DATASET CONTENT:
/---
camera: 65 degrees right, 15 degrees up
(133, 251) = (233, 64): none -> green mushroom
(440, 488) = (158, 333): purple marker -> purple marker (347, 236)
\---
/---
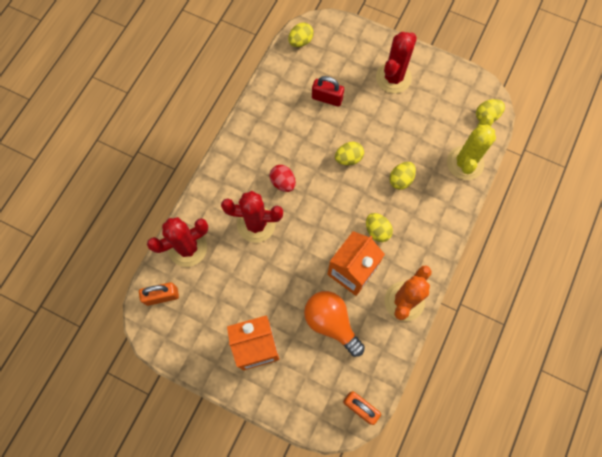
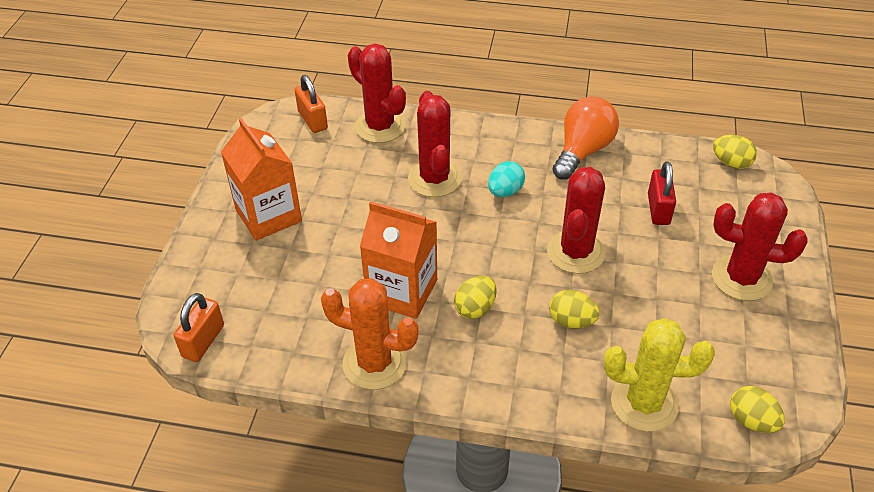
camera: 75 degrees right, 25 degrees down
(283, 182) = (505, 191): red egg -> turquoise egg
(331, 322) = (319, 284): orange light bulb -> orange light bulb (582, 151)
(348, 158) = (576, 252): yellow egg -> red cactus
\---
/---
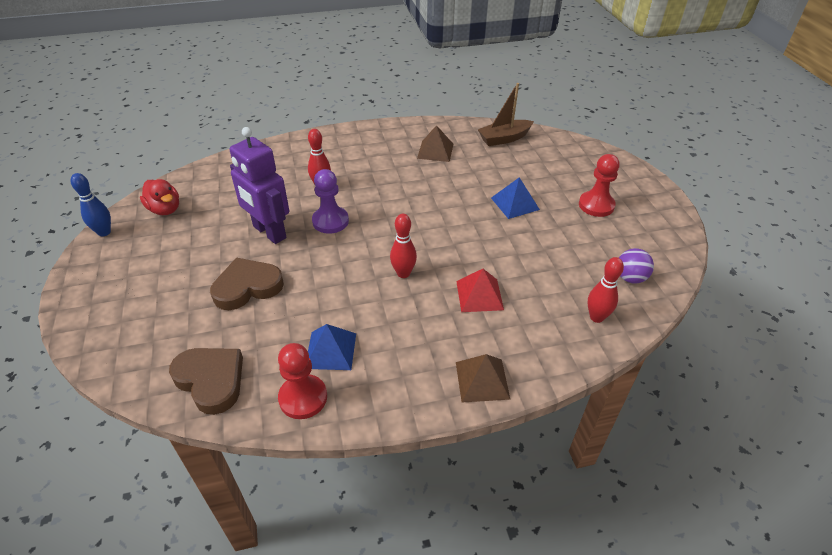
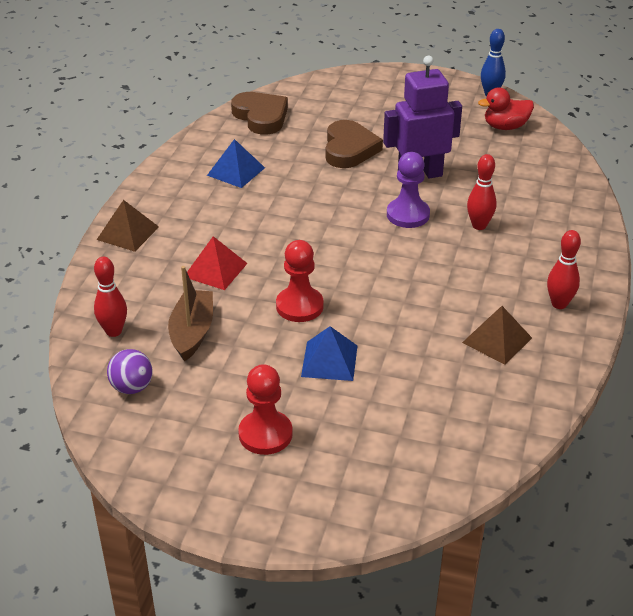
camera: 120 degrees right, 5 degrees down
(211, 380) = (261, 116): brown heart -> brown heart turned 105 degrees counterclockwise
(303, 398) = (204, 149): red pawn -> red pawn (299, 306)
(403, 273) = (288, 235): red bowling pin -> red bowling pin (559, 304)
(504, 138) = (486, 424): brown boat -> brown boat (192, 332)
\---
WHAT TO DO:
What you give back should be exactly the lines of the data above from the line with "(133, 251) = (233, 64): none" through the line with "(440, 488) = (158, 333): purple", both of those included, and nothing more.

SOLUTION:
(133, 251) = (233, 64): none -> green mushroom
(440, 488) = (158, 333): purple marker -> purple marker (347, 236)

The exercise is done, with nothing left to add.